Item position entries
+++++

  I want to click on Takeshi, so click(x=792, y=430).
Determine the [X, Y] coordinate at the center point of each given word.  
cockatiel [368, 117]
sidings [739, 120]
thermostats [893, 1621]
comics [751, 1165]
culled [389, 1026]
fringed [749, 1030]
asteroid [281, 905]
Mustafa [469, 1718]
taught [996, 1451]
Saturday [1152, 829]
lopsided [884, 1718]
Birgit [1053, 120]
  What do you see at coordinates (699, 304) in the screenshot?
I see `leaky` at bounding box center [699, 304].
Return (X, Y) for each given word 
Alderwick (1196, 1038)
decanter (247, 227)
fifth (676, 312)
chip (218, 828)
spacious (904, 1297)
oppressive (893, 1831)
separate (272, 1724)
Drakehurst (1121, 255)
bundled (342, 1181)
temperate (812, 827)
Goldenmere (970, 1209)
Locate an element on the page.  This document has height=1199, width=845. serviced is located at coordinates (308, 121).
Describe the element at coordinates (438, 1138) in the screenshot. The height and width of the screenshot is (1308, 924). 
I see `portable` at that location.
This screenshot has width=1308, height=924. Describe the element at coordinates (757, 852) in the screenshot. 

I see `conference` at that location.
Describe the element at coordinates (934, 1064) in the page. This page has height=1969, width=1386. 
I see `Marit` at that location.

+++++

Requirement
Rewrite the data above, switching each "Describe the element" to "Identify the element" and leaving everything else unchanged.

Response to this exercise
  I want to click on Takeshi, so click(x=792, y=430).
Determine the [X, Y] coordinate at the center point of each given word.  
cockatiel [368, 117]
sidings [739, 120]
thermostats [893, 1621]
comics [751, 1165]
culled [389, 1026]
fringed [749, 1030]
asteroid [281, 905]
Mustafa [469, 1718]
taught [996, 1451]
Saturday [1152, 829]
lopsided [884, 1718]
Birgit [1053, 120]
  What do you see at coordinates (699, 304) in the screenshot?
I see `leaky` at bounding box center [699, 304].
Return (X, Y) for each given word 
Alderwick (1196, 1038)
decanter (247, 227)
fifth (676, 312)
chip (218, 828)
spacious (904, 1297)
oppressive (893, 1831)
separate (272, 1724)
Drakehurst (1121, 255)
bundled (342, 1181)
temperate (812, 827)
Goldenmere (970, 1209)
Locate an element on the page.  This document has height=1199, width=845. serviced is located at coordinates (308, 121).
Identify the element at coordinates (438, 1138) in the screenshot. The height and width of the screenshot is (1308, 924). 
I see `portable` at that location.
This screenshot has width=1308, height=924. Identify the element at coordinates (757, 852) in the screenshot. 

I see `conference` at that location.
Identify the element at coordinates (934, 1064) in the page. This page has height=1969, width=1386. 
I see `Marit` at that location.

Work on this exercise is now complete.